Once you find the line containing "(239, 481) = (164, 563): blue" in the data below, copy it and each following line exactly, up to and including the line containing "(562, 97) = (381, 96): none -> brown drum", and nothing else.

◇ ◇ ◇ ◇ ◇ ◇ ◇

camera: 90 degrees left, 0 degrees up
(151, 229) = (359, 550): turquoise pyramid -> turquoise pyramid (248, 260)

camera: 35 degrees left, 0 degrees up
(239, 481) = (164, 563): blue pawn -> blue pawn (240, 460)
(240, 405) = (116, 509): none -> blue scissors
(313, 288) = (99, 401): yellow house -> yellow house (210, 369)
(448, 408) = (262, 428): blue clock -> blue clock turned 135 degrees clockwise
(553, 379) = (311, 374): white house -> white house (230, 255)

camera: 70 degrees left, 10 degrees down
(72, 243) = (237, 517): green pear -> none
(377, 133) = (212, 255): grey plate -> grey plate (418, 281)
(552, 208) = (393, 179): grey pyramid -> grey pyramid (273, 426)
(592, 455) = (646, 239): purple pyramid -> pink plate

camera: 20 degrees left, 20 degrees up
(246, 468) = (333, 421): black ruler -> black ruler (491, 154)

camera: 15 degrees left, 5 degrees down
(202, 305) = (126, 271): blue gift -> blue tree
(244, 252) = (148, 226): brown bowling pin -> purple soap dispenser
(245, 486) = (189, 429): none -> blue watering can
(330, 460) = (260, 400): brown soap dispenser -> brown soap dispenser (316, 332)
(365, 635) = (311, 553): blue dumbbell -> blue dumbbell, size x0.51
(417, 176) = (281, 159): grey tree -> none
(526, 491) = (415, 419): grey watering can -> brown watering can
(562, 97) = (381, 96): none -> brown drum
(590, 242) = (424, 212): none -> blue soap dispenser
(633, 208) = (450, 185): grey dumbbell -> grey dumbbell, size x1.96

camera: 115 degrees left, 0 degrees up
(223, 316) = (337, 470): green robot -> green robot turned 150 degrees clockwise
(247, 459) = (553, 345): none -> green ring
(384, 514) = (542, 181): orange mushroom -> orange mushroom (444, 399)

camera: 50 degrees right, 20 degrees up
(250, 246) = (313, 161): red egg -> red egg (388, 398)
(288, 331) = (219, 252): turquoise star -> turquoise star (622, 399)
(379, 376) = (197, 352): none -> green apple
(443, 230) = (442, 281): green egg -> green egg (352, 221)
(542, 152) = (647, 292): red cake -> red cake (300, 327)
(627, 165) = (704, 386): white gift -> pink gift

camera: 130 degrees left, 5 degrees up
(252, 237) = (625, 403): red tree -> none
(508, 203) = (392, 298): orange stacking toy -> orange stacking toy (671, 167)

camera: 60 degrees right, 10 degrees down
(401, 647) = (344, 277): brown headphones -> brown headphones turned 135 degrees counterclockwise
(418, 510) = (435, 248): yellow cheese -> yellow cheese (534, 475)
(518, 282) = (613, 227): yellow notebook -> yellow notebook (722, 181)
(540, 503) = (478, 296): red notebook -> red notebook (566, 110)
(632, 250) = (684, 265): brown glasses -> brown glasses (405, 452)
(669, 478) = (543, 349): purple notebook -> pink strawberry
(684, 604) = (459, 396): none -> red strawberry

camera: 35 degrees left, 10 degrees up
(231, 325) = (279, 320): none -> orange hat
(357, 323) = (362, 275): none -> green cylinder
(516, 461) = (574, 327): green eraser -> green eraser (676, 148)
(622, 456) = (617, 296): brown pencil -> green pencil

◇ ◇ ◇ ◇ ◇ ◇ ◇

[RESPONSE]
(239, 481) = (164, 563): blue pawn -> blue pawn (240, 460)
(240, 405) = (116, 509): none -> blue scissors
(313, 288) = (99, 401): yellow house -> yellow house (210, 369)
(448, 408) = (262, 428): blue clock -> blue clock turned 135 degrees clockwise
(553, 379) = (311, 374): white house -> white house (230, 255)

camera: 70 degrees left, 10 degrees down
(72, 243) = (237, 517): green pear -> none
(377, 133) = (212, 255): grey plate -> grey plate (418, 281)
(552, 208) = (393, 179): grey pyramid -> grey pyramid (273, 426)
(592, 455) = (646, 239): purple pyramid -> pink plate

camera: 20 degrees left, 20 degrees up
(246, 468) = (333, 421): black ruler -> black ruler (491, 154)

camera: 15 degrees left, 5 degrees down
(202, 305) = (126, 271): blue gift -> blue tree
(244, 252) = (148, 226): brown bowling pin -> purple soap dispenser
(245, 486) = (189, 429): none -> blue watering can
(330, 460) = (260, 400): brown soap dispenser -> brown soap dispenser (316, 332)
(365, 635) = (311, 553): blue dumbbell -> blue dumbbell, size x0.51
(417, 176) = (281, 159): grey tree -> none
(526, 491) = (415, 419): grey watering can -> brown watering can
(562, 97) = (381, 96): none -> brown drum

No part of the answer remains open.